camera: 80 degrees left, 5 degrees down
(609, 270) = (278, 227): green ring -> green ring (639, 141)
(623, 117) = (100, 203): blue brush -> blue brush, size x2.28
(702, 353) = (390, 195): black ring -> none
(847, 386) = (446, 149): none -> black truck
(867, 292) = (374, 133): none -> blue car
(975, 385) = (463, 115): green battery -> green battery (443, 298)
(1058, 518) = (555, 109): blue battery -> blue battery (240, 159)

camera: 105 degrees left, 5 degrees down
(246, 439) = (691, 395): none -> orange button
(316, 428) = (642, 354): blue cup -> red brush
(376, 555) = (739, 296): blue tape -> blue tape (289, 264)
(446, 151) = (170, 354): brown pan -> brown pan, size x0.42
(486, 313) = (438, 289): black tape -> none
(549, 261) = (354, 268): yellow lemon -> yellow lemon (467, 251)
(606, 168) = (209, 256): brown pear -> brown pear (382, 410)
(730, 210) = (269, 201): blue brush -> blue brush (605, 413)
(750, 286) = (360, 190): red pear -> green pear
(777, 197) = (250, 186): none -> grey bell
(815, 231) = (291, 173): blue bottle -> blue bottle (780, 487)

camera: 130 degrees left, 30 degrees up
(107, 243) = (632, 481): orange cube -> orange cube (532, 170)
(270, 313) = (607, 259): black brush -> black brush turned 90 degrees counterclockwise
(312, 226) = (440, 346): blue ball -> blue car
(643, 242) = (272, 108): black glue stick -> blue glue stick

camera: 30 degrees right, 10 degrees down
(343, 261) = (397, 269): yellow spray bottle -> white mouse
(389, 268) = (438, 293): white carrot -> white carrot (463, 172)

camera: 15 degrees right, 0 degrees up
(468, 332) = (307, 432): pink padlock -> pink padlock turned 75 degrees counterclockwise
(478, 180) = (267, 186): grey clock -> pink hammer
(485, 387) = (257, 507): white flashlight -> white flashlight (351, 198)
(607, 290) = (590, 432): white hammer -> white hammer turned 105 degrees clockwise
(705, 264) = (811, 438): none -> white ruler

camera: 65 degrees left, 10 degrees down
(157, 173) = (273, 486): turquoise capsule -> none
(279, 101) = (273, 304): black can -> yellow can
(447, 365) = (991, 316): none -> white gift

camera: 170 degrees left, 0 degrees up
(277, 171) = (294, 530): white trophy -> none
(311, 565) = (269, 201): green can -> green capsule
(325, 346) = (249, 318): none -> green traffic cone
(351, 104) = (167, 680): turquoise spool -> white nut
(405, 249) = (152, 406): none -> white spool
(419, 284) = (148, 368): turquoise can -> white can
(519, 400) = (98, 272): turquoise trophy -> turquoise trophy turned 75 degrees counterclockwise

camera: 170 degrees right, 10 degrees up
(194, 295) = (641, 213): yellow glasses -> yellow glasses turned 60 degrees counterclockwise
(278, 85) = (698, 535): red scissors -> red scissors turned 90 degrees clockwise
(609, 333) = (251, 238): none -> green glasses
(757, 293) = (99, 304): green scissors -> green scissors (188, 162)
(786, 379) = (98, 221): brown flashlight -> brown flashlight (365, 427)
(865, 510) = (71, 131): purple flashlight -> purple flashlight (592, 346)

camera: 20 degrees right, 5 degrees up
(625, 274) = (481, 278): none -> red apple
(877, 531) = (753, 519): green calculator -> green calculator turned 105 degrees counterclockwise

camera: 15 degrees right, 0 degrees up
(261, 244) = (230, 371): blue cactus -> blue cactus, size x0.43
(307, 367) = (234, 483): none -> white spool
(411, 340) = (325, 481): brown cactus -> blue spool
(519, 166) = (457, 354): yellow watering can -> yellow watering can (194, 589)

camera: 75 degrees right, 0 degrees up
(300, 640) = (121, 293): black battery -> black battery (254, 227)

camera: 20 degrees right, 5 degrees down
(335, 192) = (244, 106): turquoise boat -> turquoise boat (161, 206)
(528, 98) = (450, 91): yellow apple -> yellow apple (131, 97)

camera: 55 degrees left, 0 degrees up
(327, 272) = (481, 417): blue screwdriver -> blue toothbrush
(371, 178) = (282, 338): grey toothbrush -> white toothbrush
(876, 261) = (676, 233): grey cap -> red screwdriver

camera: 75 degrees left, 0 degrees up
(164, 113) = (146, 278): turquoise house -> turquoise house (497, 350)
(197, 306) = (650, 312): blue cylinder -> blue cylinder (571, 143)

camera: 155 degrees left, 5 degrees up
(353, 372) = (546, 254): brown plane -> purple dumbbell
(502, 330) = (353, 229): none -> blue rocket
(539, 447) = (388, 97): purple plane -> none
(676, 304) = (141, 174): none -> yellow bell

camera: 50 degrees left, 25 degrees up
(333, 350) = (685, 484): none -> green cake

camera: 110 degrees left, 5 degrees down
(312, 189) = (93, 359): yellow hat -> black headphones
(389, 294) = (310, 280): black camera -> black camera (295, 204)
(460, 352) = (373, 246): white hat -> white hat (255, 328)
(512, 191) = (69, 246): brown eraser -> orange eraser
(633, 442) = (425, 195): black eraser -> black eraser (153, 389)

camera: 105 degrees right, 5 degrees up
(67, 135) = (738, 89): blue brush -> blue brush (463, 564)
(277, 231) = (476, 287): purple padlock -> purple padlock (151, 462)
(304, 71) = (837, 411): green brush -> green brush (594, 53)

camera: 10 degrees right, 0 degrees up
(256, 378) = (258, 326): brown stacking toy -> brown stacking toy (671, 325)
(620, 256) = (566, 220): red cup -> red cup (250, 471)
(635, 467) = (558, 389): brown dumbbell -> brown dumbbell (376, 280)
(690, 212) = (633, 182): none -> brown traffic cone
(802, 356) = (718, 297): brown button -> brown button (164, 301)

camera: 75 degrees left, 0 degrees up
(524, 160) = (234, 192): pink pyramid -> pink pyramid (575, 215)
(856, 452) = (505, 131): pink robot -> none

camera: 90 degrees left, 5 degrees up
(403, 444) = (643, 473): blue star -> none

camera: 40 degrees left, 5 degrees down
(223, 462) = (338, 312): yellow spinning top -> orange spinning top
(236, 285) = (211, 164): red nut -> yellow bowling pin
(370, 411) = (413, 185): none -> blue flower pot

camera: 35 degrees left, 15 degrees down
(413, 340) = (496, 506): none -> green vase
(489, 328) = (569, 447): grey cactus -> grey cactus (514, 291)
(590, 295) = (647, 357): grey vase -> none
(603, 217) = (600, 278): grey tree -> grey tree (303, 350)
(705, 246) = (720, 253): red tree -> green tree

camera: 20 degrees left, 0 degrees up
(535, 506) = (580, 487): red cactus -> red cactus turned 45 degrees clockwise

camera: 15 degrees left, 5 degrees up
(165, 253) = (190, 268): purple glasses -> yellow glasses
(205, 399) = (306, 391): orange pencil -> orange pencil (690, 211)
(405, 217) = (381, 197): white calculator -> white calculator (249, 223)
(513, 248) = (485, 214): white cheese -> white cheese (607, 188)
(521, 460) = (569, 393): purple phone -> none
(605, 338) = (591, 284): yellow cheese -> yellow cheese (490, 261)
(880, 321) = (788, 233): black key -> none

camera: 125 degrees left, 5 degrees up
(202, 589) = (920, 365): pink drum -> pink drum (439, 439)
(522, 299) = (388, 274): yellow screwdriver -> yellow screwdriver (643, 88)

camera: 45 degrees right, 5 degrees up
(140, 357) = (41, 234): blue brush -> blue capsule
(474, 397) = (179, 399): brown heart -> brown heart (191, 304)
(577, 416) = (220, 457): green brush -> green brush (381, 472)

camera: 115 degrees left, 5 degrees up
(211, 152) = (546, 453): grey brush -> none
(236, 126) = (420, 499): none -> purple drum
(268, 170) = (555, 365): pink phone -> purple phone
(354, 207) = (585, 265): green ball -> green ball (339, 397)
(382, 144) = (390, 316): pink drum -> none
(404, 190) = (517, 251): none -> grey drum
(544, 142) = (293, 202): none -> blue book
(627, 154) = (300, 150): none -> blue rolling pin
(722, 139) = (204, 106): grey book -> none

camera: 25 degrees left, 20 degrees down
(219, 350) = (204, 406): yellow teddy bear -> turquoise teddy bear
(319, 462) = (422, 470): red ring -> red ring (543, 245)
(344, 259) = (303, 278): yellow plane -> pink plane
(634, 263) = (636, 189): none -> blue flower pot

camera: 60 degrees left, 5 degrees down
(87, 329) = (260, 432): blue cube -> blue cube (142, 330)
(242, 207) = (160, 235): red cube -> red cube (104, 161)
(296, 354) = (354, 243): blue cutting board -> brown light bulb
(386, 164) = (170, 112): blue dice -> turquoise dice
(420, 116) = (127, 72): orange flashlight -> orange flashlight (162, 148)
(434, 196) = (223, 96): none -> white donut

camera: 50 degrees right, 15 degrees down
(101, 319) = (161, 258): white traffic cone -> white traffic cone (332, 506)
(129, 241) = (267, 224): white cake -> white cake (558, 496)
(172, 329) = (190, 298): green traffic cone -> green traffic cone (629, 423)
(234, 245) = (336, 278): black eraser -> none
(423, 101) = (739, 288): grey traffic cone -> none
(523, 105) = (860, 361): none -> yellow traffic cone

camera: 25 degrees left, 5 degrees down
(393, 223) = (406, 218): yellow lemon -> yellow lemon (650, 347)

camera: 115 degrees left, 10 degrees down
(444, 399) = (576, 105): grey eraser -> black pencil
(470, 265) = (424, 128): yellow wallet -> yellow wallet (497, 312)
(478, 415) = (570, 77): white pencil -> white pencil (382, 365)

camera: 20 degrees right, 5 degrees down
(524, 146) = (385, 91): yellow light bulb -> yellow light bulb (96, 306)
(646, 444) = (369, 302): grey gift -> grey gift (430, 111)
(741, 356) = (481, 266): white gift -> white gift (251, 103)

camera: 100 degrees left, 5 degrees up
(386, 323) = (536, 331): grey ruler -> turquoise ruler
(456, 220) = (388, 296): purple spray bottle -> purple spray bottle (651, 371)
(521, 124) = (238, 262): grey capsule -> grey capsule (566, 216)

============

## EXERCISE GOAL
Transcribe, word for word, the data above from its first line through the line with "(847, 386) = (446, 149): none -> black truck", and include nothing else.

## TASK SOLUTION
camera: 80 degrees left, 5 degrees down
(609, 270) = (278, 227): green ring -> green ring (639, 141)
(623, 117) = (100, 203): blue brush -> blue brush, size x2.28
(702, 353) = (390, 195): black ring -> none
(847, 386) = (446, 149): none -> black truck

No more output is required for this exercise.